Entries on where items appear:
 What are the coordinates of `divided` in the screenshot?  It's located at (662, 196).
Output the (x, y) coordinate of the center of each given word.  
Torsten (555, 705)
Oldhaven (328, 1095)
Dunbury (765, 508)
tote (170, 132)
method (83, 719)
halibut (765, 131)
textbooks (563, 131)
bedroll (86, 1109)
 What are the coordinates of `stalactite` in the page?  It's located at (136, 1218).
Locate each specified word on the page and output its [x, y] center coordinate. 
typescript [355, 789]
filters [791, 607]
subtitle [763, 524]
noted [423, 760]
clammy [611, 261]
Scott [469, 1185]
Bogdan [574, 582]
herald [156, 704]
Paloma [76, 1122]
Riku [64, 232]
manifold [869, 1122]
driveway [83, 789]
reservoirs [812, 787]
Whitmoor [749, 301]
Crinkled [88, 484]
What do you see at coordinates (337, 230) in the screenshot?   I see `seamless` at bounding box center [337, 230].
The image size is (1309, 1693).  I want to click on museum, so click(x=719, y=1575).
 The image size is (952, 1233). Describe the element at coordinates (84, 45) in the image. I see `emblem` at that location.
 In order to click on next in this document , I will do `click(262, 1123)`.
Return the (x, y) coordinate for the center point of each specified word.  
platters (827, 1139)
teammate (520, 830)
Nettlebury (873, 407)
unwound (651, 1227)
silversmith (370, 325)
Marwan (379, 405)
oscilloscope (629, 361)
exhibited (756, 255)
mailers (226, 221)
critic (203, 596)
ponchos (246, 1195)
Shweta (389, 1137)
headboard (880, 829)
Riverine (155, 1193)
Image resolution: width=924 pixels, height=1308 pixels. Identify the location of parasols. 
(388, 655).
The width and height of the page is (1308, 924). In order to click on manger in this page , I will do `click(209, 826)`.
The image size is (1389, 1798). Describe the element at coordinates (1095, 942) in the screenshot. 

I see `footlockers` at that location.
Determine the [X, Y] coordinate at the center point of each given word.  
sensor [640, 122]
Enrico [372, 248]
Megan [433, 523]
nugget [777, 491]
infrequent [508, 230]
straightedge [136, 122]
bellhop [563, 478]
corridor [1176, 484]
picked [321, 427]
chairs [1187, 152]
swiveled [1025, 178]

REQUIRED WORK =>
Reproduce the rows above verbatim, from the first line to the last.

TASK ANSWER =>
 What are the coordinates of `divided` in the screenshot?  It's located at (662, 196).
Output the (x, y) coordinate of the center of each given word.  
Torsten (555, 705)
Oldhaven (328, 1095)
Dunbury (765, 508)
tote (170, 132)
method (83, 719)
halibut (765, 131)
textbooks (563, 131)
bedroll (86, 1109)
 What are the coordinates of `stalactite` in the page?  It's located at (136, 1218).
Locate each specified word on the page and output its [x, y] center coordinate. 
typescript [355, 789]
filters [791, 607]
subtitle [763, 524]
noted [423, 760]
clammy [611, 261]
Scott [469, 1185]
Bogdan [574, 582]
herald [156, 704]
Paloma [76, 1122]
Riku [64, 232]
manifold [869, 1122]
driveway [83, 789]
reservoirs [812, 787]
Whitmoor [749, 301]
Crinkled [88, 484]
What do you see at coordinates (337, 230) in the screenshot?   I see `seamless` at bounding box center [337, 230].
The image size is (1309, 1693).  I want to click on museum, so click(x=719, y=1575).
 The image size is (952, 1233). Describe the element at coordinates (84, 45) in the image. I see `emblem` at that location.
 In order to click on next in this document , I will do `click(262, 1123)`.
Return the (x, y) coordinate for the center point of each specified word.  
platters (827, 1139)
teammate (520, 830)
Nettlebury (873, 407)
unwound (651, 1227)
silversmith (370, 325)
Marwan (379, 405)
oscilloscope (629, 361)
exhibited (756, 255)
mailers (226, 221)
critic (203, 596)
ponchos (246, 1195)
Shweta (389, 1137)
headboard (880, 829)
Riverine (155, 1193)
Image resolution: width=924 pixels, height=1308 pixels. Identify the location of parasols. 
(388, 655).
The width and height of the page is (1308, 924). In order to click on manger in this page , I will do `click(209, 826)`.
The image size is (1389, 1798). Describe the element at coordinates (1095, 942) in the screenshot. 

I see `footlockers` at that location.
Determine the [X, Y] coordinate at the center point of each given word.  
sensor [640, 122]
Enrico [372, 248]
Megan [433, 523]
nugget [777, 491]
infrequent [508, 230]
straightedge [136, 122]
bellhop [563, 478]
corridor [1176, 484]
picked [321, 427]
chairs [1187, 152]
swiveled [1025, 178]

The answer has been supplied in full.